[Records from a collection]
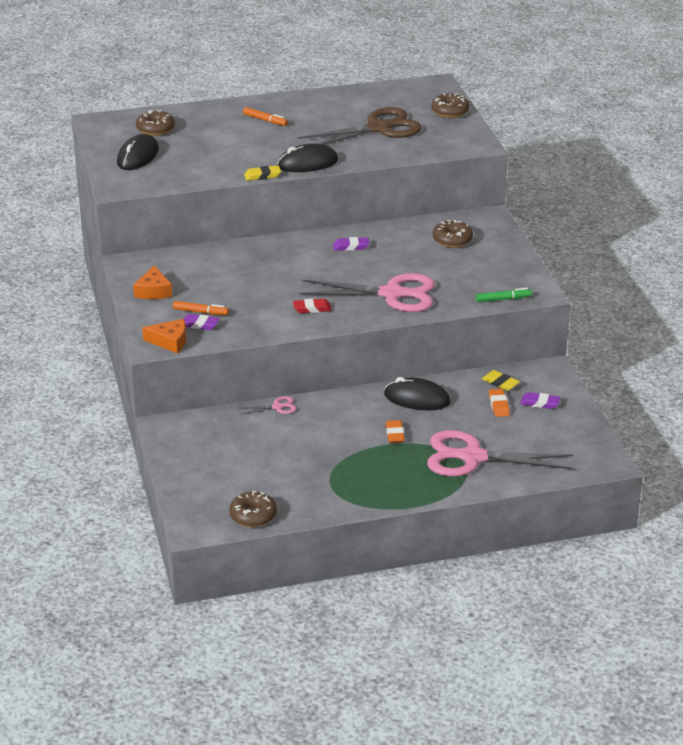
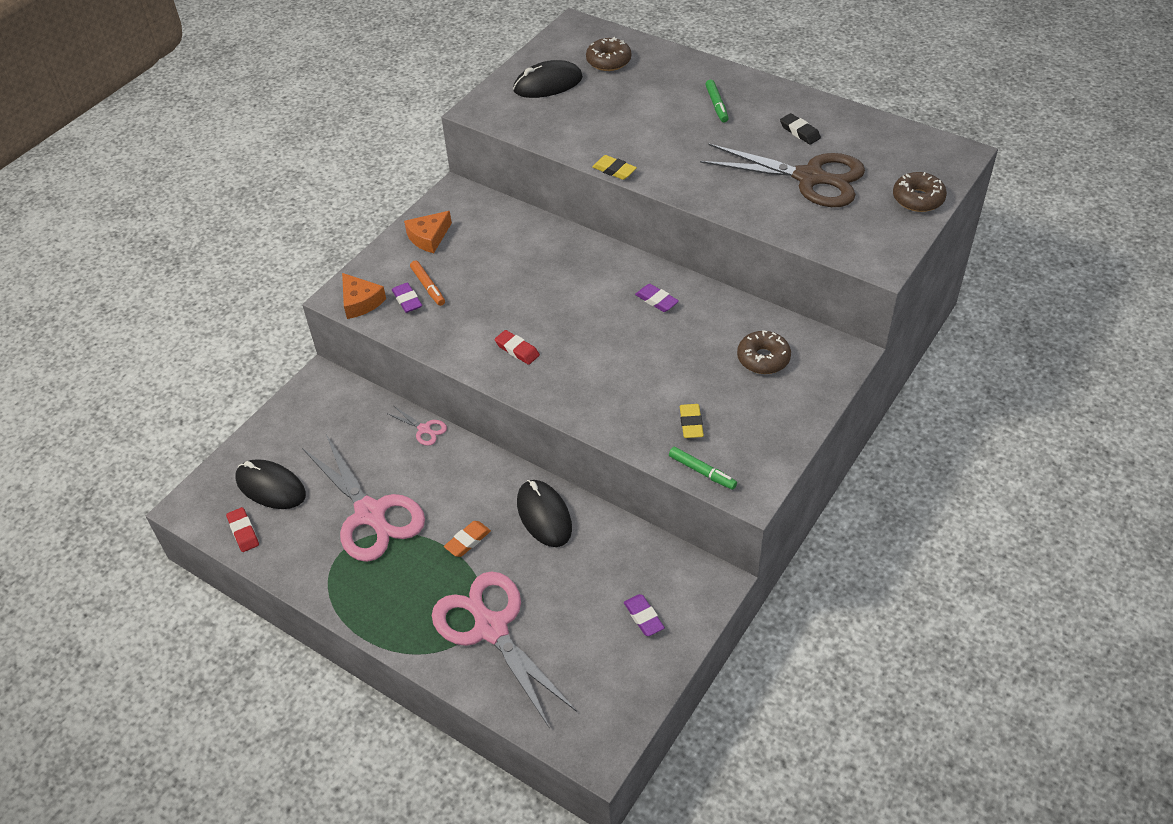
camera: 50 degrees right, 15 degrees up
(253, 515) = (243, 532): brown donut -> red eraser
(265, 120) = (716, 105): orange marker -> green marker
(307, 163) = (676, 180): black mouse -> black mouse (271, 487)
(336, 111) = (799, 132): none -> black eraser
(392, 294) = (609, 385): pink scissors -> pink scissors (371, 514)
(498, 405) = (602, 586): orange eraser -> none
(500, 383) = (643, 560): yellow eraser -> yellow eraser (691, 423)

■ **Goal of the exercise**: Give back all the records as they stand, but with no pictures in the copy.

■ **Your solution**:
camera: 50 degrees right, 15 degrees up
(253, 515) = (243, 532): brown donut -> red eraser
(265, 120) = (716, 105): orange marker -> green marker
(307, 163) = (676, 180): black mouse -> black mouse (271, 487)
(336, 111) = (799, 132): none -> black eraser
(392, 294) = (609, 385): pink scissors -> pink scissors (371, 514)
(498, 405) = (602, 586): orange eraser -> none
(500, 383) = (643, 560): yellow eraser -> yellow eraser (691, 423)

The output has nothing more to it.